Could you retype the records word for word but without any pictures?
╭─ Extracted material
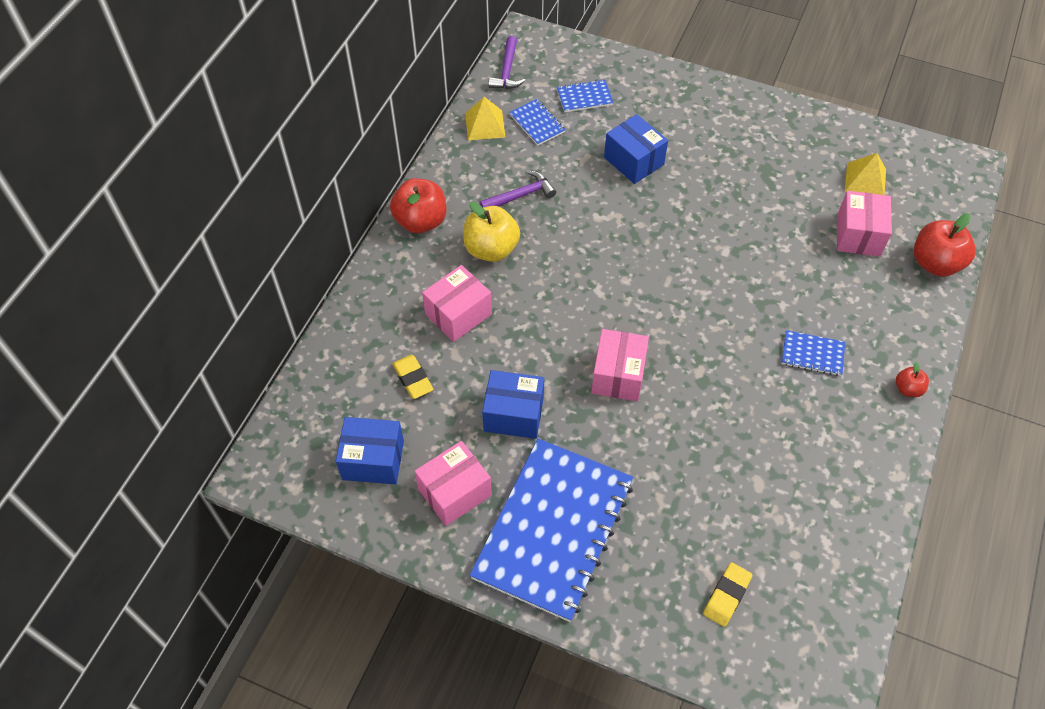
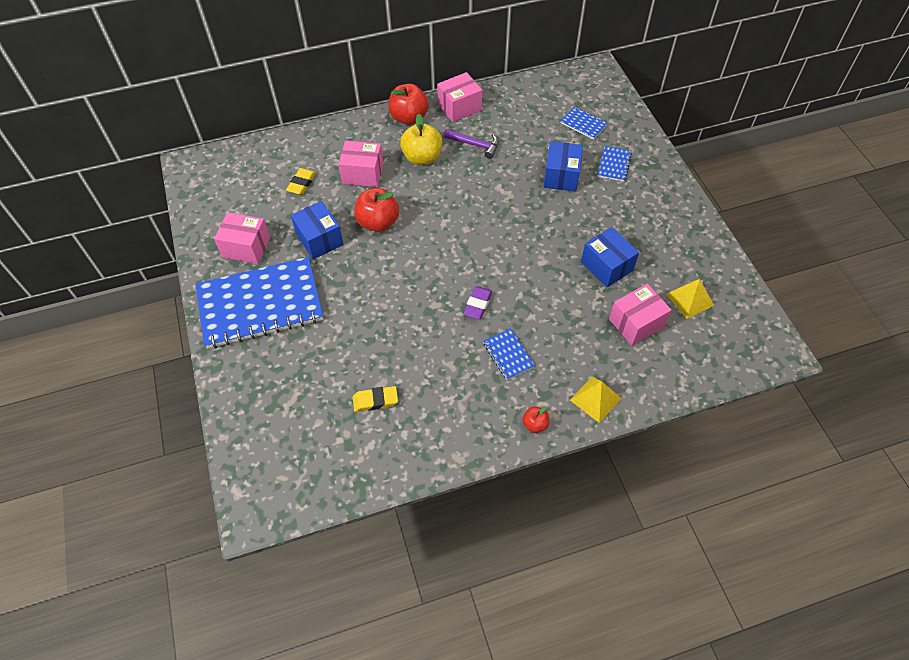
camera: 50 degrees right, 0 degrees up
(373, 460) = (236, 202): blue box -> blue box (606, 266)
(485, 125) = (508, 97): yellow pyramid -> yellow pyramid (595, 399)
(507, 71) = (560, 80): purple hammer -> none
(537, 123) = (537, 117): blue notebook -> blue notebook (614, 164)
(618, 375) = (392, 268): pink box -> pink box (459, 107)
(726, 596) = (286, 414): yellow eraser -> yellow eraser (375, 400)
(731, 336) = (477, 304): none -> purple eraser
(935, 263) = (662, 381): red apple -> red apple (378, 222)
╰─
▶ [Solution to the problem]:
camera: 50 degrees right, 0 degrees up
(373, 460) = (236, 202): blue box -> blue box (606, 266)
(485, 125) = (508, 97): yellow pyramid -> yellow pyramid (595, 399)
(507, 71) = (560, 80): purple hammer -> none
(537, 123) = (537, 117): blue notebook -> blue notebook (614, 164)
(618, 375) = (392, 268): pink box -> pink box (459, 107)
(726, 596) = (286, 414): yellow eraser -> yellow eraser (375, 400)
(731, 336) = (477, 304): none -> purple eraser
(935, 263) = (662, 381): red apple -> red apple (378, 222)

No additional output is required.